<<<<

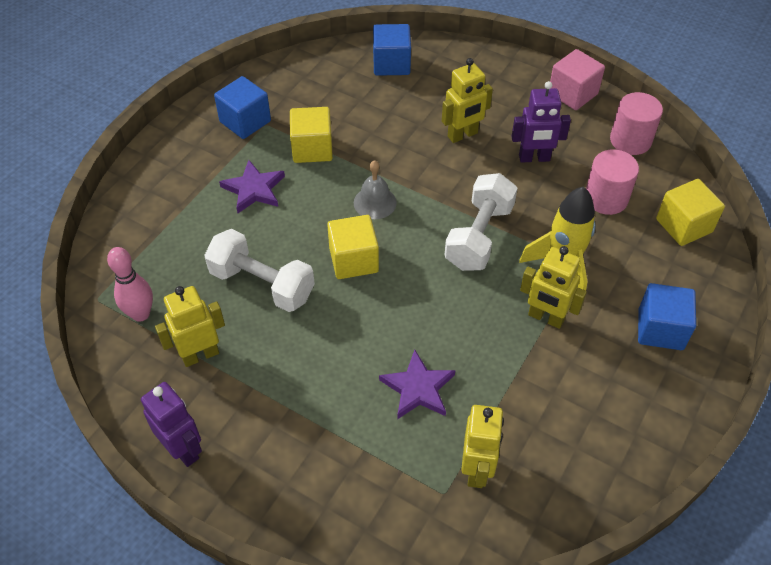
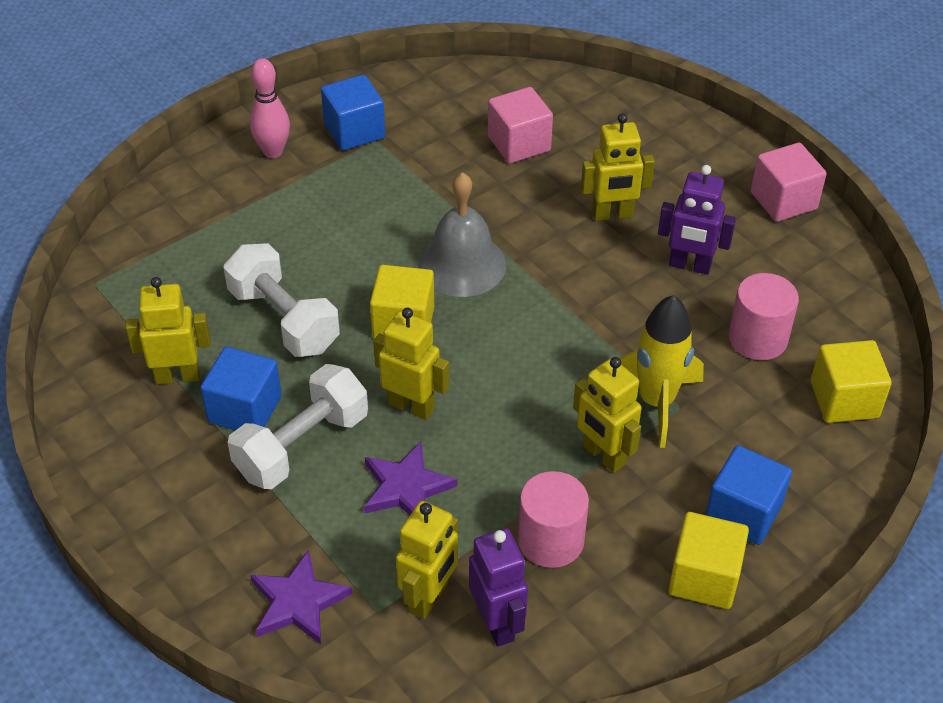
camera: 20 degrees right, 5 degrees down
pink bowling pin [107,247,153,322] -> pink bowling pin moved to [250,58,290,158]
purple robot [141,382,202,467] -> purple robot moved to [469,528,528,646]
purple star [219,160,285,213] -> purple star moved to [250,550,352,644]
yellow cube [290,107,333,163] -> yellow cube moved to [668,512,749,609]
grey bell [354,160,397,219] -> grey bell [418,172,506,297], size x1.58
blue cube [373,24,411,76] -> blue cube moved to [201,347,282,430]
white dumbbell [444,173,518,271] -> white dumbbell moved to [228,364,368,489]
pink cylinder [610,92,663,155] -> pink cylinder moved to [518,471,589,568]
none -> yellow robot [373,308,449,420]
none -> pink cube [488,87,553,163]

>>>>

**Work required**
All lines from the one containing "blue cube [373,24,411,76]" through the end of the records, both ends included, are to be quoted exactly; please add nothing else.

**Solution to this problem**
blue cube [373,24,411,76] -> blue cube moved to [201,347,282,430]
white dumbbell [444,173,518,271] -> white dumbbell moved to [228,364,368,489]
pink cylinder [610,92,663,155] -> pink cylinder moved to [518,471,589,568]
none -> yellow robot [373,308,449,420]
none -> pink cube [488,87,553,163]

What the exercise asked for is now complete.